* [Data provided]:

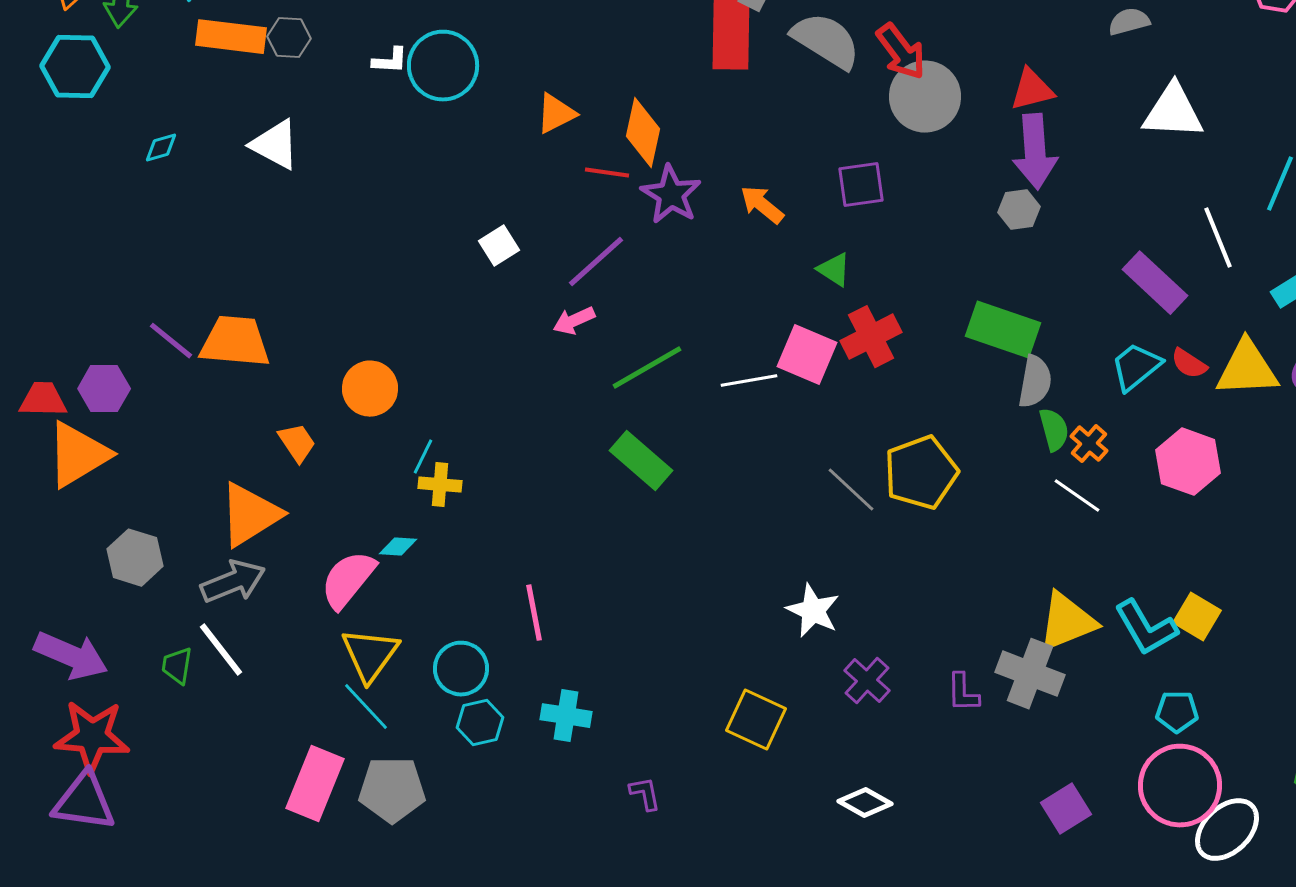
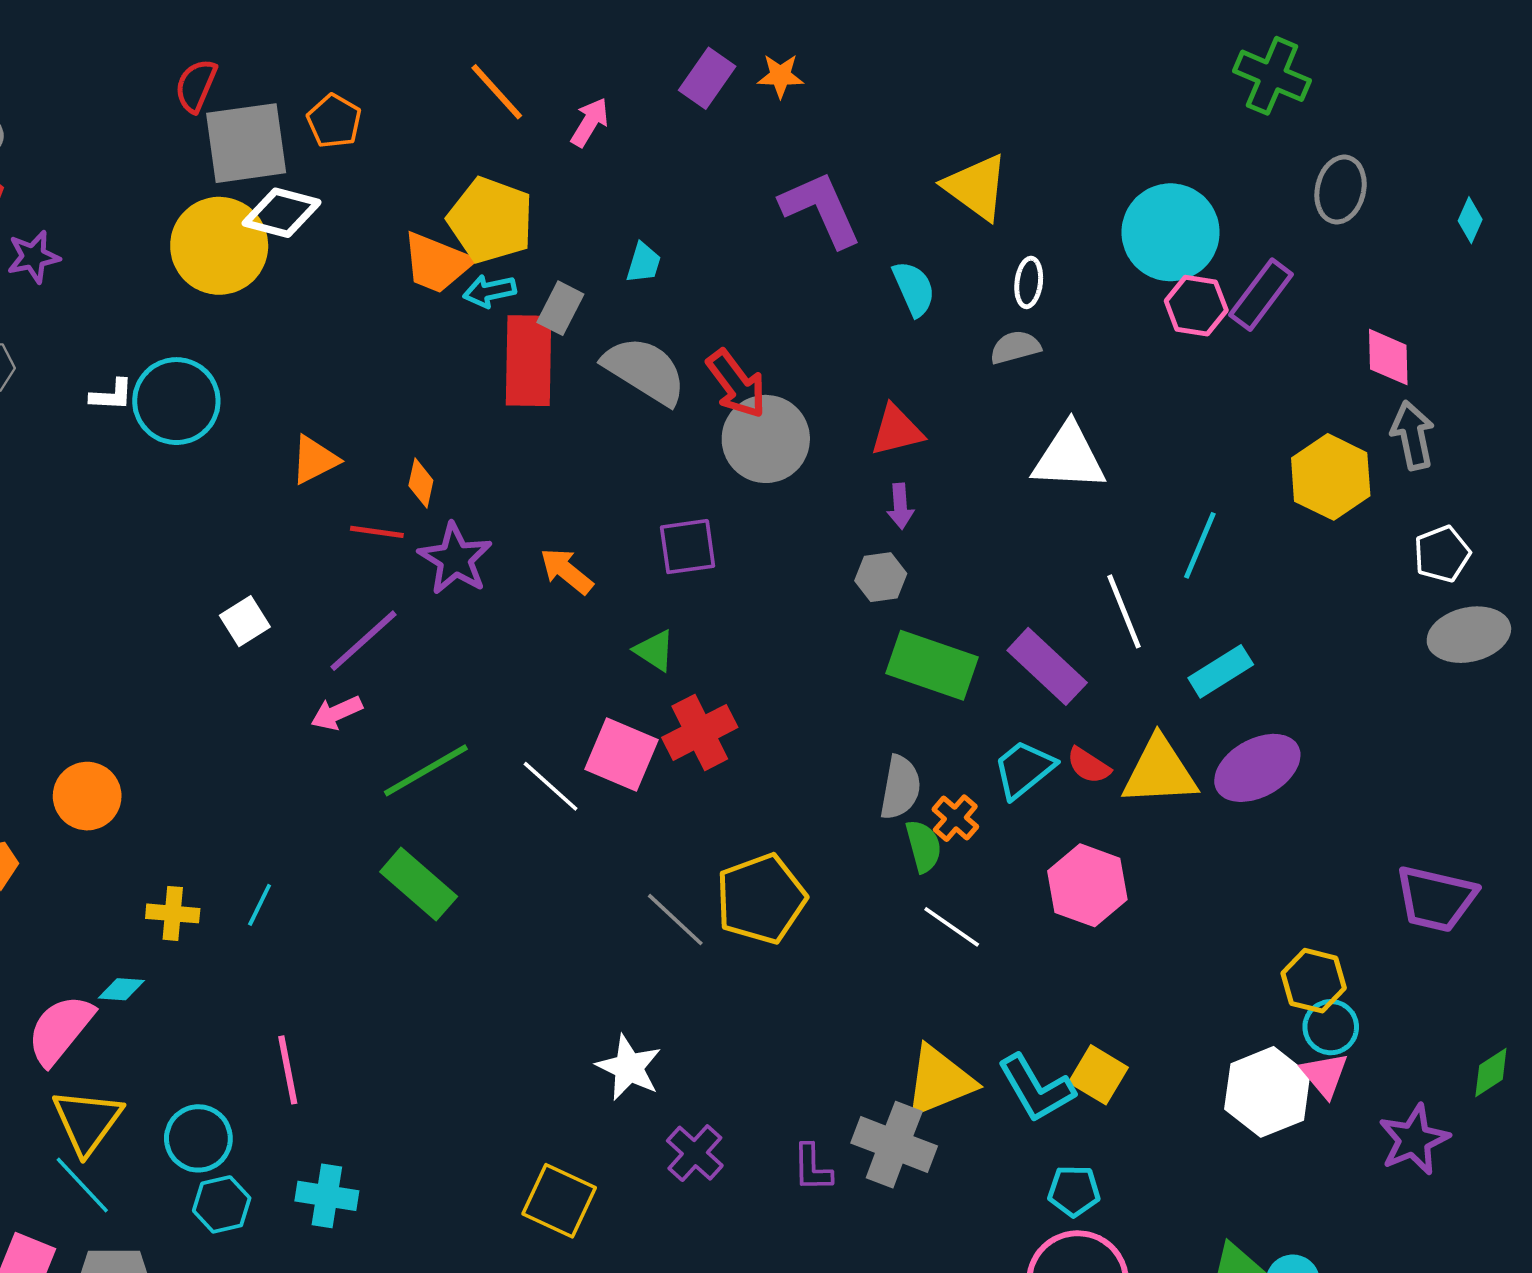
orange diamond: (643, 133) -> (421, 483), size x0.6
purple arrow: (1035, 152) -> (900, 506), size x0.5
green rectangle: (1003, 330) -> (932, 665), moved
white line: (749, 381) -> (551, 786), turned 52
orange cross: (1089, 444) -> (955, 818), moved
cyan line: (423, 457) -> (260, 905), moved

* [What is needed]: Give again, exactly and with nothing added, the lines running from the one that contains "green rectangle: (1003, 330)" to the last line of the material.

* [Written solution]:
green rectangle: (1003, 330) -> (932, 665), moved
white line: (749, 381) -> (551, 786), turned 52
orange cross: (1089, 444) -> (955, 818), moved
cyan line: (423, 457) -> (260, 905), moved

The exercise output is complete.